▸ PROBLEM DETAILS: Copy the records word for word, from the start of the records through the line containing "58: none -> 9:05", including that line.

***** RAW RECORDS *****

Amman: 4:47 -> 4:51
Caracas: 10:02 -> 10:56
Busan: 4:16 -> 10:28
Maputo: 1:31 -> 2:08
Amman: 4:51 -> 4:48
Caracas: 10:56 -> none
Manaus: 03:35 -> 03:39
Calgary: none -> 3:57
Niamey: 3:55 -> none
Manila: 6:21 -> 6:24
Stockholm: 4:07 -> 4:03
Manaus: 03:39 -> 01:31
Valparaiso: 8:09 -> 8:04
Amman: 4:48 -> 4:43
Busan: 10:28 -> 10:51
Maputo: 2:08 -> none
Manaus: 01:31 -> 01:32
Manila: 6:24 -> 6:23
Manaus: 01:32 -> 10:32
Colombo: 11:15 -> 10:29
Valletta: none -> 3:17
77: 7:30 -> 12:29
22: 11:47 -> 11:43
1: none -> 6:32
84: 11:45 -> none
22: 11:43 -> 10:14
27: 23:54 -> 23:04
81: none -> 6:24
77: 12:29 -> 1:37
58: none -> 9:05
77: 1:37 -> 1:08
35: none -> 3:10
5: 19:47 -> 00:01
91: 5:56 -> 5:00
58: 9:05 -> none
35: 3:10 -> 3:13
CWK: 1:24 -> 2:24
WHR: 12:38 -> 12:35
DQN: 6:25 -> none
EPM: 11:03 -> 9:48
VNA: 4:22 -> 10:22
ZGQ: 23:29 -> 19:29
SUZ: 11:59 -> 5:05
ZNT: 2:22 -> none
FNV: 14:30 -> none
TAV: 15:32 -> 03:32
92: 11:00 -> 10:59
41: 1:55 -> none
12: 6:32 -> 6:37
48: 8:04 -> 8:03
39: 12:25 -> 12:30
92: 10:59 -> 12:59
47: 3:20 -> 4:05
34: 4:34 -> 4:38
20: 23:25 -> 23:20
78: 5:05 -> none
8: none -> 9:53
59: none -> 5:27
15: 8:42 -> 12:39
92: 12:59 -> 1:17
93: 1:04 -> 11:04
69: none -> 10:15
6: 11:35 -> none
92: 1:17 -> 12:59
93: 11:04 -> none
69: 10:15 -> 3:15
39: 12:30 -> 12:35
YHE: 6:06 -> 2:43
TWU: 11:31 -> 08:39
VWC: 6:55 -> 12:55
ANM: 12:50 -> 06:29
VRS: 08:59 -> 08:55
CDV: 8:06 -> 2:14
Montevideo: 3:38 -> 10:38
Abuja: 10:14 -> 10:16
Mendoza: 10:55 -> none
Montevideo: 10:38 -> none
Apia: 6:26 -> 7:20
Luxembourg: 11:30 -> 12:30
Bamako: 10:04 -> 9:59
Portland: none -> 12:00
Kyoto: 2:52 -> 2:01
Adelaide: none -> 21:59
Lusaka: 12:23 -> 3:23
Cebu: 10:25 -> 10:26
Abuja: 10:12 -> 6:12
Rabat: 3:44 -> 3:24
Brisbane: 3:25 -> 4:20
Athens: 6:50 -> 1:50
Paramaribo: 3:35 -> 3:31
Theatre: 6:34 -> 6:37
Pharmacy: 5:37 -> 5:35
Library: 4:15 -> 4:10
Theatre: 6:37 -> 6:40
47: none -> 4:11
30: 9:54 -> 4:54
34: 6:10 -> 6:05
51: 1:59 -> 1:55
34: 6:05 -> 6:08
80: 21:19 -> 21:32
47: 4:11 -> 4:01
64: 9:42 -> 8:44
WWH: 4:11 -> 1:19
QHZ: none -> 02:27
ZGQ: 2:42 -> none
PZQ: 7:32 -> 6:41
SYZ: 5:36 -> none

*****

▸ THE SOLUTION:
Amman: 4:47 -> 4:51
Caracas: 10:02 -> 10:56
Busan: 4:16 -> 10:28
Maputo: 1:31 -> 2:08
Amman: 4:51 -> 4:48
Caracas: 10:56 -> none
Manaus: 03:35 -> 03:39
Calgary: none -> 3:57
Niamey: 3:55 -> none
Manila: 6:21 -> 6:24
Stockholm: 4:07 -> 4:03
Manaus: 03:39 -> 01:31
Valparaiso: 8:09 -> 8:04
Amman: 4:48 -> 4:43
Busan: 10:28 -> 10:51
Maputo: 2:08 -> none
Manaus: 01:31 -> 01:32
Manila: 6:24 -> 6:23
Manaus: 01:32 -> 10:32
Colombo: 11:15 -> 10:29
Valletta: none -> 3:17
77: 7:30 -> 12:29
22: 11:47 -> 11:43
1: none -> 6:32
84: 11:45 -> none
22: 11:43 -> 10:14
27: 23:54 -> 23:04
81: none -> 6:24
77: 12:29 -> 1:37
58: none -> 9:05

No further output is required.